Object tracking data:
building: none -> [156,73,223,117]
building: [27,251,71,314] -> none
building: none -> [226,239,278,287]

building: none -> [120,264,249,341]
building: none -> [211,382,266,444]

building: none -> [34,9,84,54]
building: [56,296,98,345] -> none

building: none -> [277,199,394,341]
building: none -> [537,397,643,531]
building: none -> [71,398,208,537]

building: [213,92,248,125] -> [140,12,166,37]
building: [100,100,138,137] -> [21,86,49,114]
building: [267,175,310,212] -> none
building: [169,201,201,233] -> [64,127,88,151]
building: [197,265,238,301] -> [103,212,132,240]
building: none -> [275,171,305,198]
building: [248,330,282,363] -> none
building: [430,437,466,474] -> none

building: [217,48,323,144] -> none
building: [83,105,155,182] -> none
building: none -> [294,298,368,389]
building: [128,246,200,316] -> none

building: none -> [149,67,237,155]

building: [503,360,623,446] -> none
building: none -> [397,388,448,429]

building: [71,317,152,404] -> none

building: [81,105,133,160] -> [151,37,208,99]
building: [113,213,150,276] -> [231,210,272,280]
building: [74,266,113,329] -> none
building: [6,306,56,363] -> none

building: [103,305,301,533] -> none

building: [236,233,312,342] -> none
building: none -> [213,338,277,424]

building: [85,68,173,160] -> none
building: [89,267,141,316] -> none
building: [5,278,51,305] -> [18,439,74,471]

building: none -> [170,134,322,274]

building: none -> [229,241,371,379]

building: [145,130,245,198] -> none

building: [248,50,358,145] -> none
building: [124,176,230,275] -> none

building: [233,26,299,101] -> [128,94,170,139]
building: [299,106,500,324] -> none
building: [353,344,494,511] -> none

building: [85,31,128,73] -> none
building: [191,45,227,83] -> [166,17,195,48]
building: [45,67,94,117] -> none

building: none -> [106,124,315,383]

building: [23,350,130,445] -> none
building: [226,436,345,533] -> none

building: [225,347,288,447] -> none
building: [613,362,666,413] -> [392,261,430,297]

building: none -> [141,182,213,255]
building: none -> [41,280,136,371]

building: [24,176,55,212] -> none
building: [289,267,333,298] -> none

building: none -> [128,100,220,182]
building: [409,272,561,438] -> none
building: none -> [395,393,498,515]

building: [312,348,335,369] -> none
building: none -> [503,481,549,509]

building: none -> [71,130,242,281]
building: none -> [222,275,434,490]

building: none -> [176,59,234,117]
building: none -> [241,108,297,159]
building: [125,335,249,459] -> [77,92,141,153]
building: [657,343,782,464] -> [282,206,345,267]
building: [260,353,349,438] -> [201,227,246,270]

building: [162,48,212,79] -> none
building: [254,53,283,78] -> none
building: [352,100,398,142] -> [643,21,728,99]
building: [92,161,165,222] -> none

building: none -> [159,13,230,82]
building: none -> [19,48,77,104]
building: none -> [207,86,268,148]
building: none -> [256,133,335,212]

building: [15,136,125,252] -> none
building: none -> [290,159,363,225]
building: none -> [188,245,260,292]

• What needs to be done: All records are to be retyped exactly. None may be omitted.

• Solved problem:
building: none -> [156,73,223,117]
building: [27,251,71,314] -> none
building: none -> [226,239,278,287]

building: none -> [120,264,249,341]
building: none -> [211,382,266,444]

building: none -> [34,9,84,54]
building: [56,296,98,345] -> none

building: none -> [277,199,394,341]
building: none -> [537,397,643,531]
building: none -> [71,398,208,537]

building: [213,92,248,125] -> [140,12,166,37]
building: [100,100,138,137] -> [21,86,49,114]
building: [267,175,310,212] -> none
building: [169,201,201,233] -> [64,127,88,151]
building: [197,265,238,301] -> [103,212,132,240]
building: none -> [275,171,305,198]
building: [248,330,282,363] -> none
building: [430,437,466,474] -> none

building: [217,48,323,144] -> none
building: [83,105,155,182] -> none
building: none -> [294,298,368,389]
building: [128,246,200,316] -> none

building: none -> [149,67,237,155]

building: [503,360,623,446] -> none
building: none -> [397,388,448,429]

building: [71,317,152,404] -> none

building: [81,105,133,160] -> [151,37,208,99]
building: [113,213,150,276] -> [231,210,272,280]
building: [74,266,113,329] -> none
building: [6,306,56,363] -> none

building: [103,305,301,533] -> none

building: [236,233,312,342] -> none
building: none -> [213,338,277,424]

building: [85,68,173,160] -> none
building: [89,267,141,316] -> none
building: [5,278,51,305] -> [18,439,74,471]

building: none -> [170,134,322,274]

building: none -> [229,241,371,379]

building: [145,130,245,198] -> none

building: [248,50,358,145] -> none
building: [124,176,230,275] -> none

building: [233,26,299,101] -> [128,94,170,139]
building: [299,106,500,324] -> none
building: [353,344,494,511] -> none

building: [85,31,128,73] -> none
building: [191,45,227,83] -> [166,17,195,48]
building: [45,67,94,117] -> none

building: none -> [106,124,315,383]

building: [23,350,130,445] -> none
building: [226,436,345,533] -> none

building: [225,347,288,447] -> none
building: [613,362,666,413] -> [392,261,430,297]

building: none -> [141,182,213,255]
building: none -> [41,280,136,371]

building: [24,176,55,212] -> none
building: [289,267,333,298] -> none

building: none -> [128,100,220,182]
building: [409,272,561,438] -> none
building: none -> [395,393,498,515]

building: [312,348,335,369] -> none
building: none -> [503,481,549,509]

building: none -> [71,130,242,281]
building: none -> [222,275,434,490]

building: none -> [176,59,234,117]
building: none -> [241,108,297,159]
building: [125,335,249,459] -> [77,92,141,153]
building: [657,343,782,464] -> [282,206,345,267]
building: [260,353,349,438] -> [201,227,246,270]

building: [162,48,212,79] -> none
building: [254,53,283,78] -> none
building: [352,100,398,142] -> [643,21,728,99]
building: [92,161,165,222] -> none

building: none -> [159,13,230,82]
building: none -> [19,48,77,104]
building: none -> [207,86,268,148]
building: none -> [256,133,335,212]

building: [15,136,125,252] -> none
building: none -> [290,159,363,225]
building: none -> [188,245,260,292]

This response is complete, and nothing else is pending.